What is required:
Each record that follows is to be duplicated exactly, though its pictures are not.

(Excerpted data)

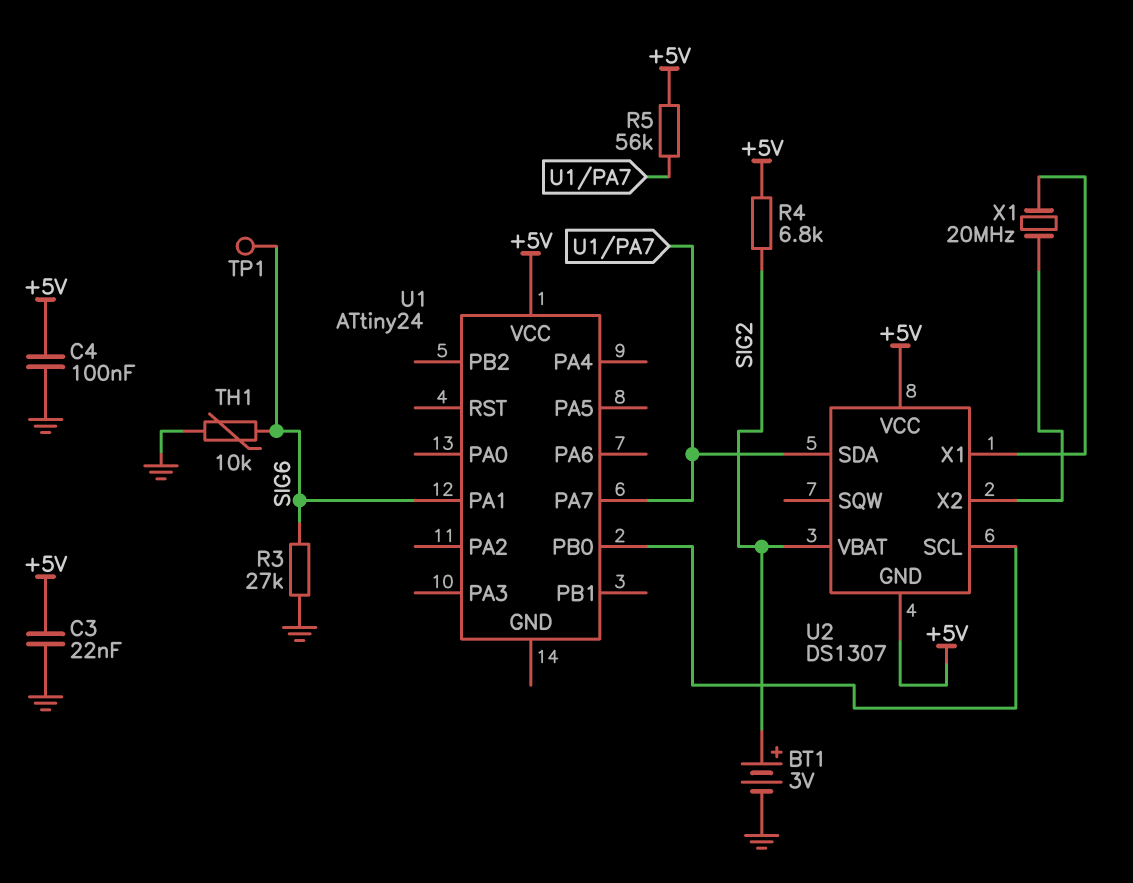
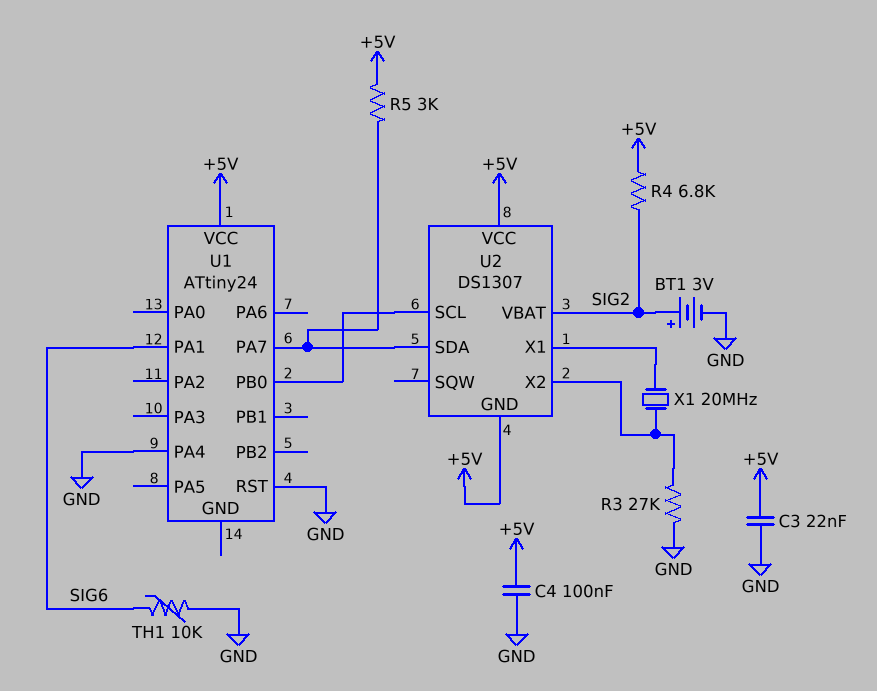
R3: 27k (GND, SIG6) -> 27k (GND, U2/X2)
R5: 56k (+5V, U1/PA7) -> 3k (+5V, U1/PA7)
TP1: test point (SIG6) -> none
U1 pin PA4: none -> GND
U1 pin RST: none -> GND

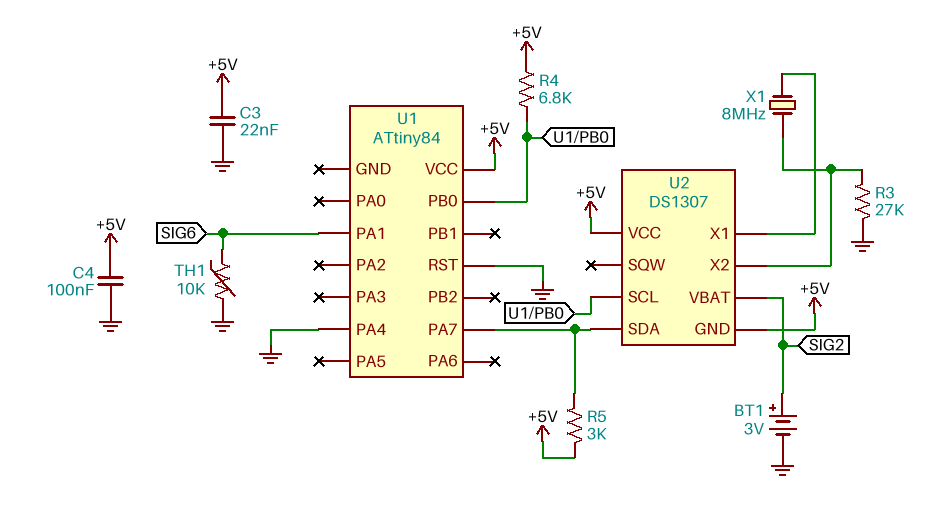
R4: 6.8k (+5V, SIG2) -> 6.8k (+5V, U1/PB0)
U1: ATtiny24 -> ATtiny84
X1: 20MHz (U2/X1, U2/X2) -> 8MHz (U2/X1, U2/X2)

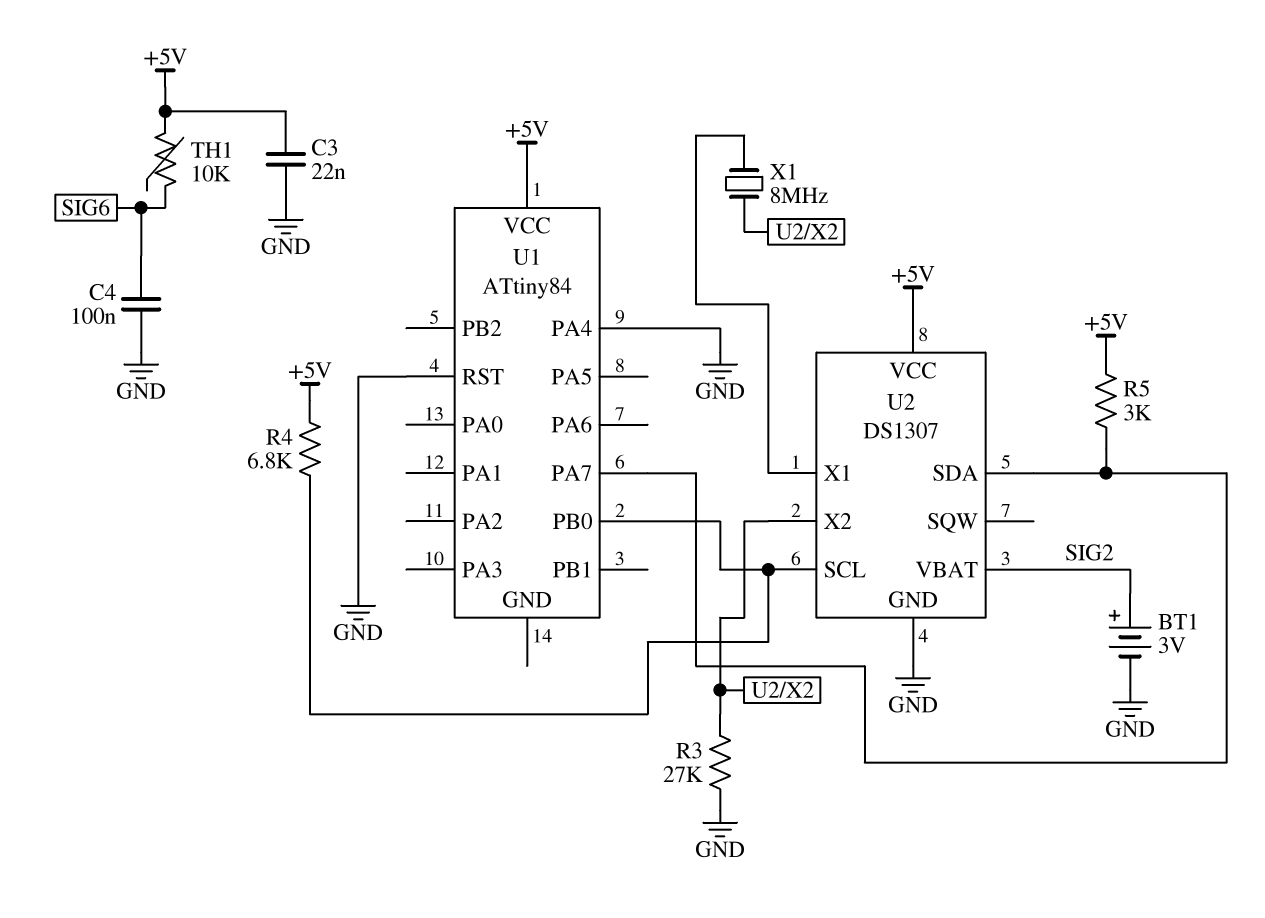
C4: 100nF (+5V, GND) -> 100nF (GND, SIG6)
TH1: 10k (GND, SIG6) -> 10k (+5V, SIG6)
U1 pin PA1: SIG6 -> none
U2 pin GND: +5V -> GND

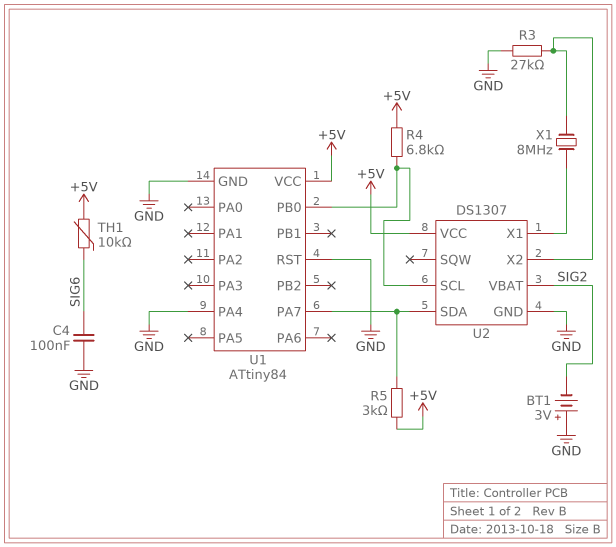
BT1: 3V (plus SIG2, minus GND) -> 3V (plus GND, minus SIG2)
C3: 22nF (+5V, GND) -> none
U1 pin GND: none -> GND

(End Excerpted data)

Answer box:
R3: 27k (GND, SIG6) -> 27k (GND, U2/X2)
R5: 56k (+5V, U1/PA7) -> 3k (+5V, U1/PA7)
TP1: test point (SIG6) -> none
U1 pin PA4: none -> GND
U1 pin RST: none -> GND

R4: 6.8k (+5V, SIG2) -> 6.8k (+5V, U1/PB0)
U1: ATtiny24 -> ATtiny84
X1: 20MHz (U2/X1, U2/X2) -> 8MHz (U2/X1, U2/X2)

C4: 100nF (+5V, GND) -> 100nF (GND, SIG6)
TH1: 10k (GND, SIG6) -> 10k (+5V, SIG6)
U1 pin PA1: SIG6 -> none
U2 pin GND: +5V -> GND

BT1: 3V (plus SIG2, minus GND) -> 3V (plus GND, minus SIG2)
C3: 22nF (+5V, GND) -> none
U1 pin GND: none -> GND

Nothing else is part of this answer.